Material shown
________________________

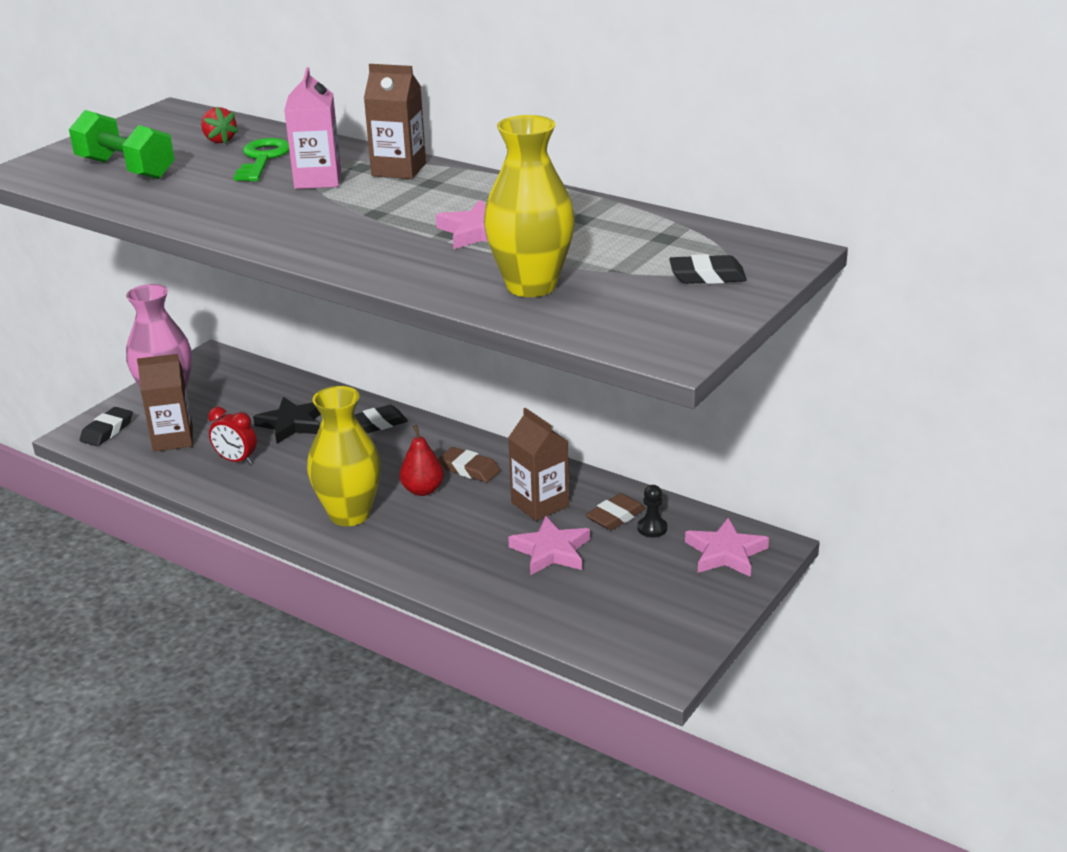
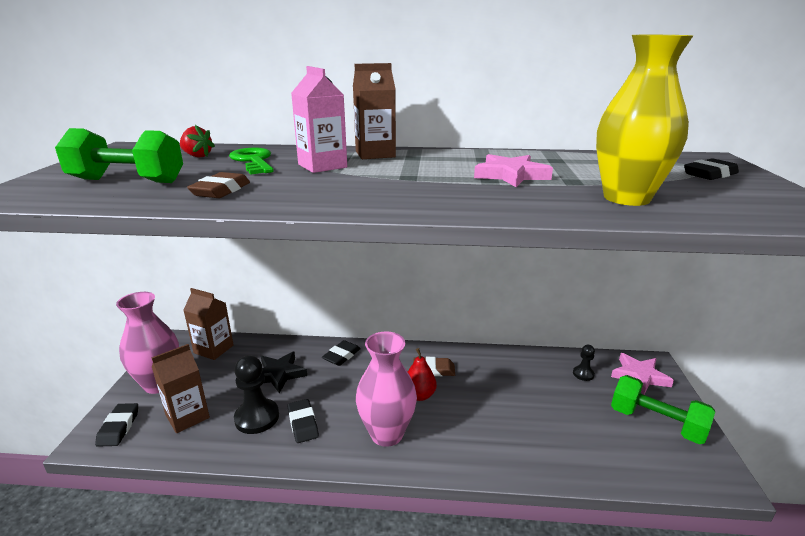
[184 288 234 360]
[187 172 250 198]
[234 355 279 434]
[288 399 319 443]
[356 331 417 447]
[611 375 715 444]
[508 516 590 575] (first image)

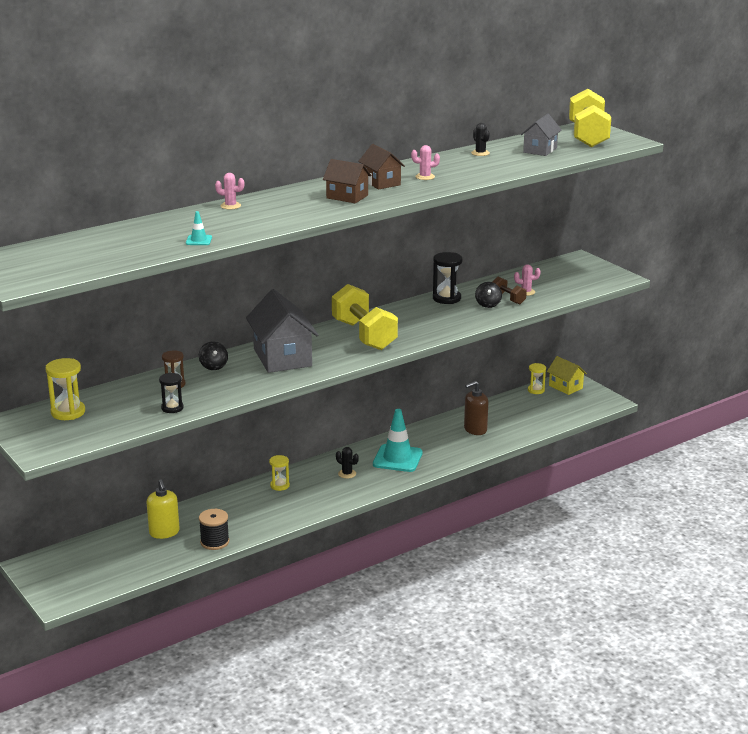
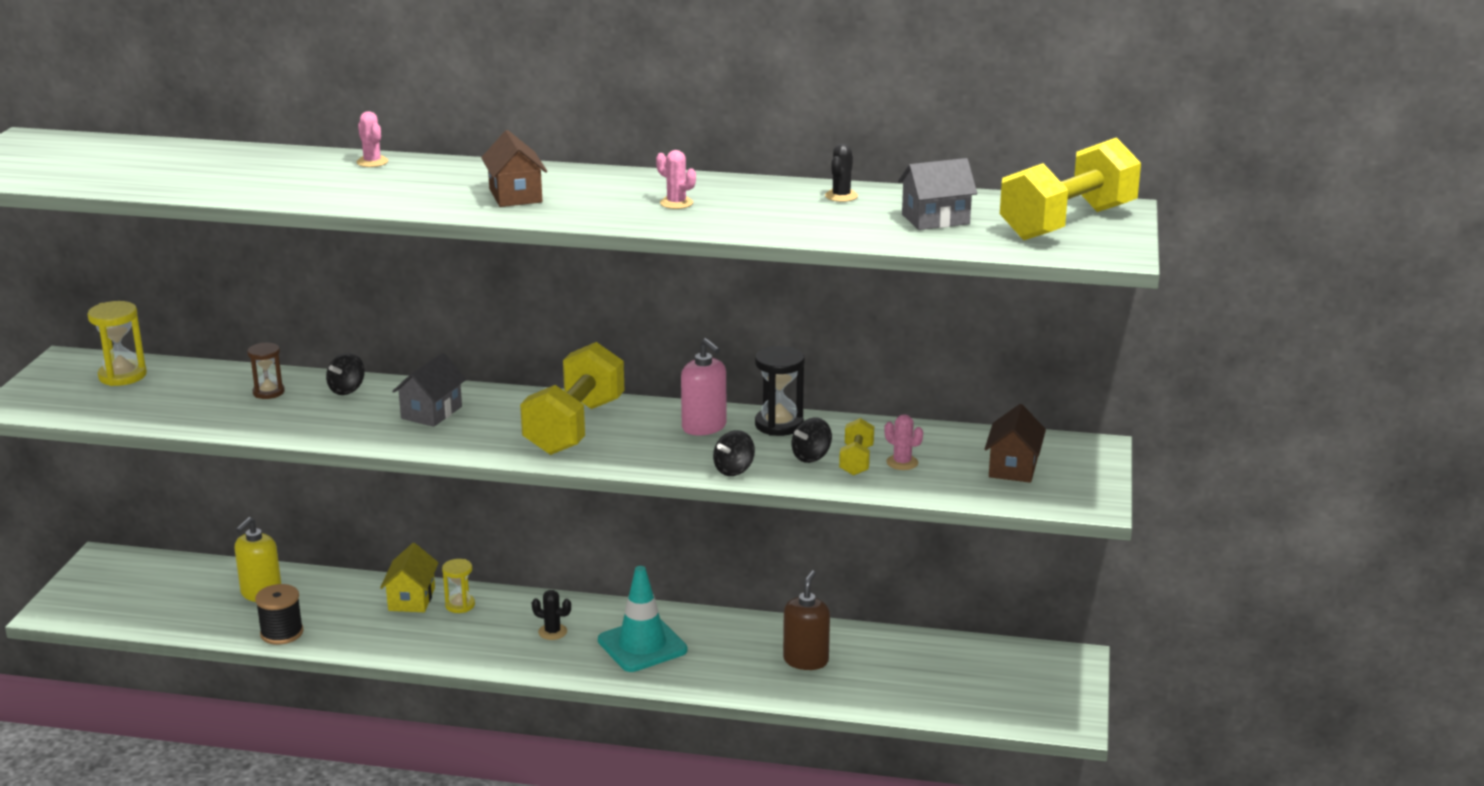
[380 543 438 612]
[392 353 466 427]
[532 590 571 640]
[681 338 726 435]
[713 430 755 476]
[783 570 830 670]
[839 418 874 476]
[984 404 1046 483]
[159 373 184 413] (first image)
[186 211 212 245] (first image)
[528 363 546 394] (first image)

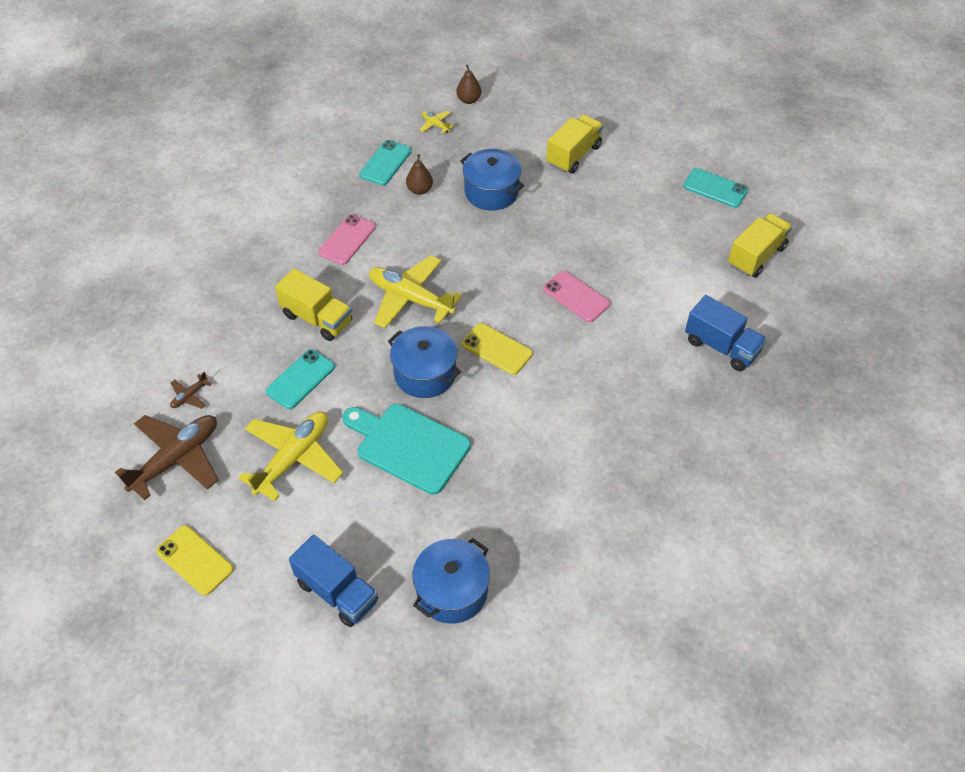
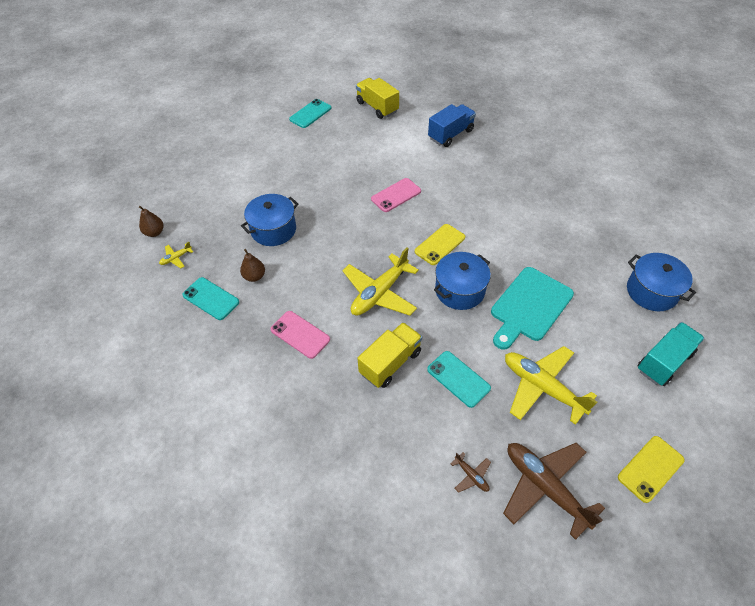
[637 322 705 386]
[546 114 603 174] (first image)

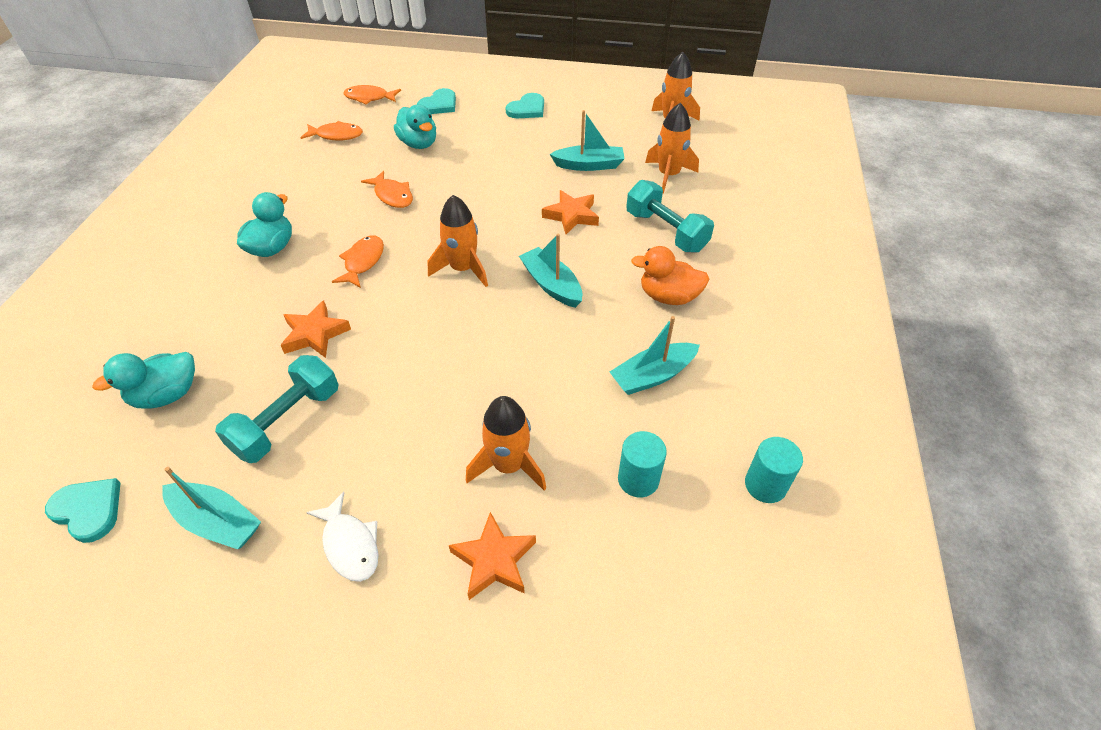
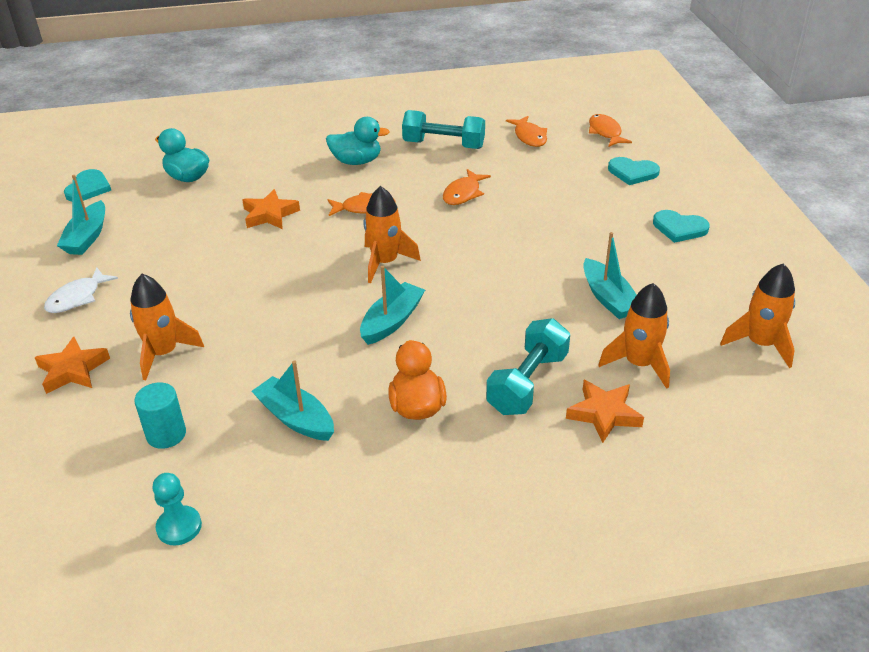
[152 473 202 545]
[402 110 485 149]
[566 380 644 443]
[394 104 436 149] (first image)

________________________

Your answer should contain only the lines from the beginning of the listing above through the line with "[611 375 715 444]", copied exactly and without the pictures.

Solution for this problem
[184 288 234 360]
[187 172 250 198]
[234 355 279 434]
[288 399 319 443]
[356 331 417 447]
[611 375 715 444]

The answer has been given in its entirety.